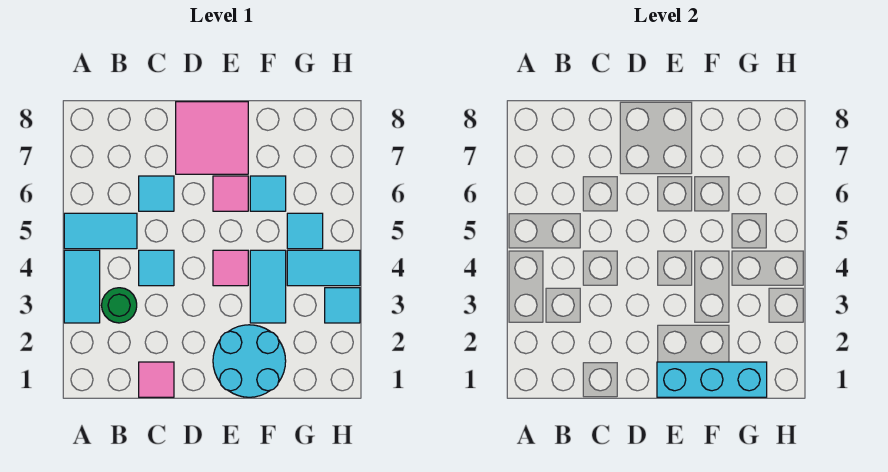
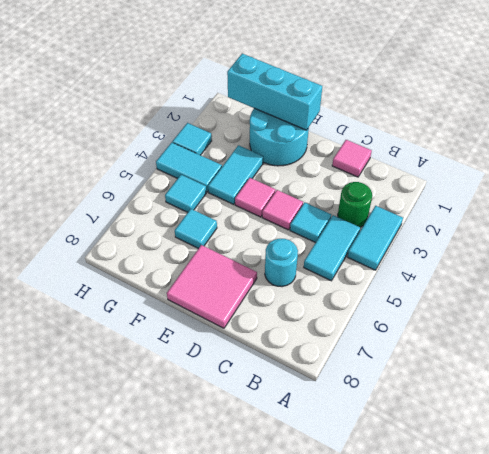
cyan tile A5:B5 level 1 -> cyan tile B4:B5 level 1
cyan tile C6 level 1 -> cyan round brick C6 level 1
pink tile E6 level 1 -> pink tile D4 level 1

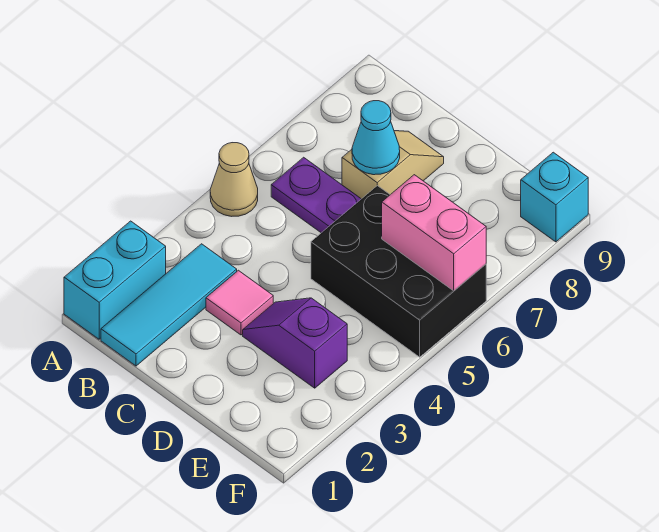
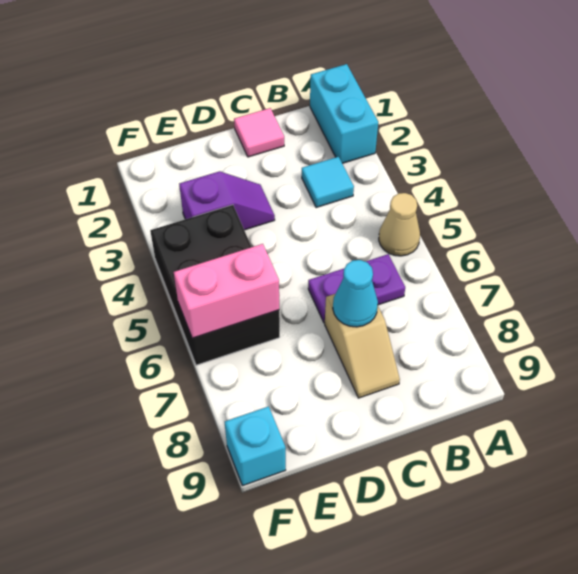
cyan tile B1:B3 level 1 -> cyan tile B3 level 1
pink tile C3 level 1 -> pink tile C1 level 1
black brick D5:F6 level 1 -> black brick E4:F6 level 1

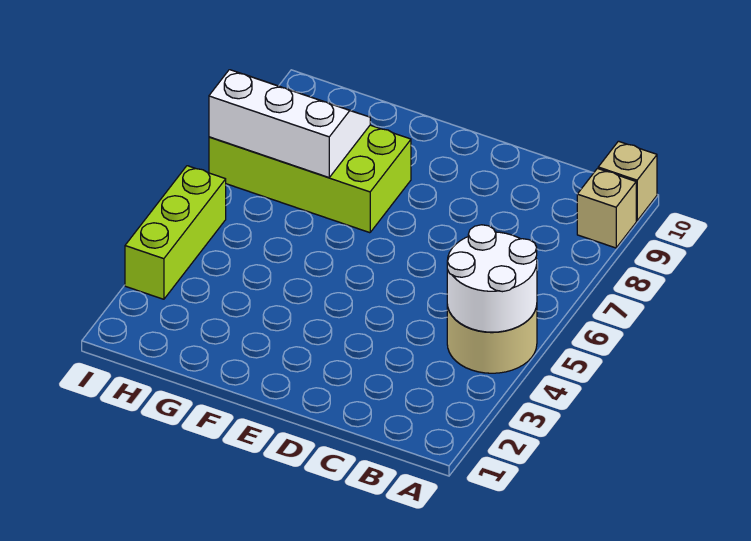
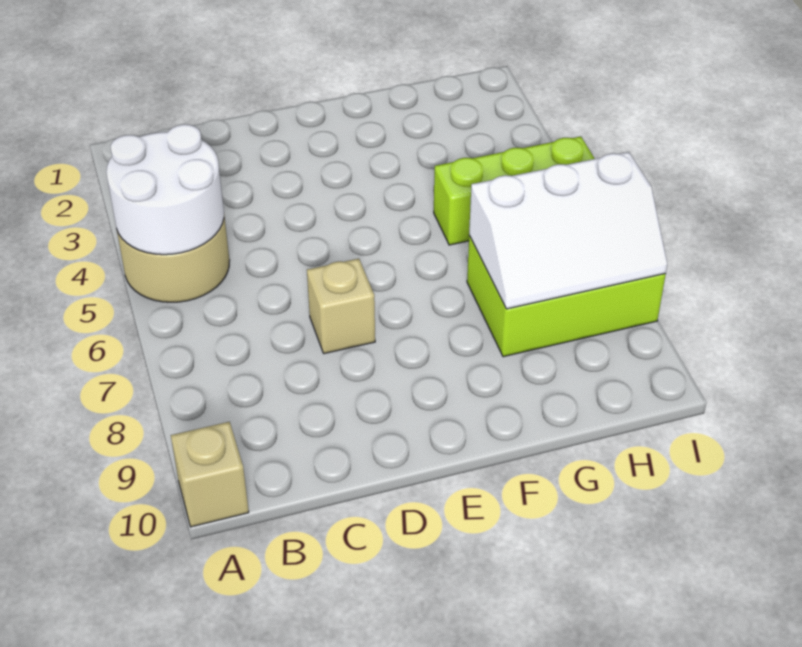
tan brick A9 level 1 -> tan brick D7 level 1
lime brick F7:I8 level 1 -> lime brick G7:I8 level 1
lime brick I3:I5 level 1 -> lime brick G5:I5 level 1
---
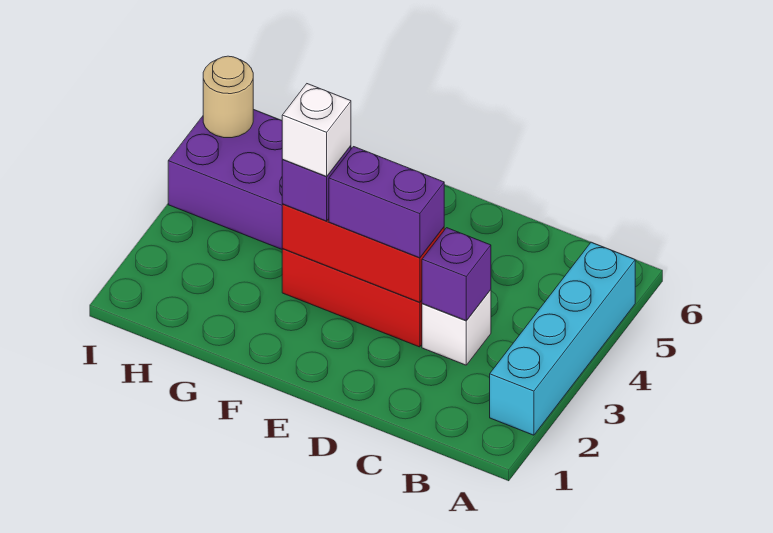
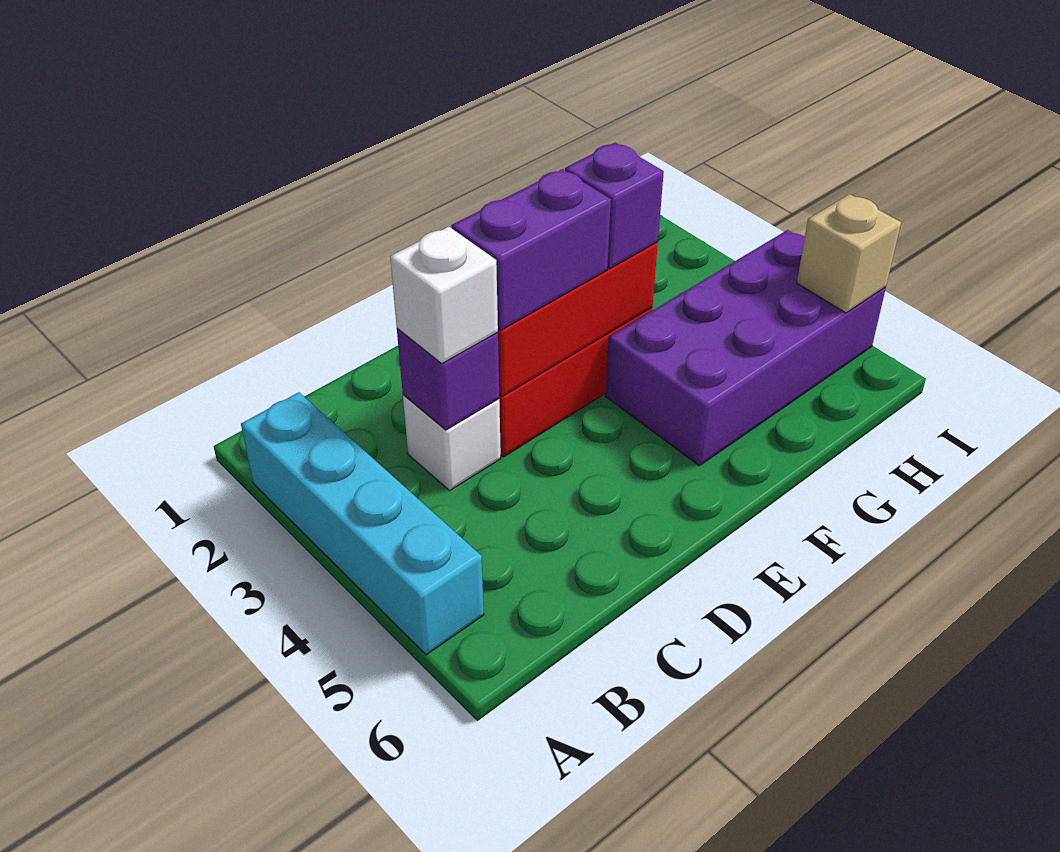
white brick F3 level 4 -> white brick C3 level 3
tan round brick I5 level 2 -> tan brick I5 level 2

◆ The problem
Nothing but the lines from the one containing "black brick D5:F6" through the one containing "lime brick I3:I5" should appear, copied exactly from the material above and without pictures.

◆ Solution for this exercise
black brick D5:F6 level 1 -> black brick E4:F6 level 1

tan brick A9 level 1 -> tan brick D7 level 1
lime brick F7:I8 level 1 -> lime brick G7:I8 level 1
lime brick I3:I5 level 1 -> lime brick G5:I5 level 1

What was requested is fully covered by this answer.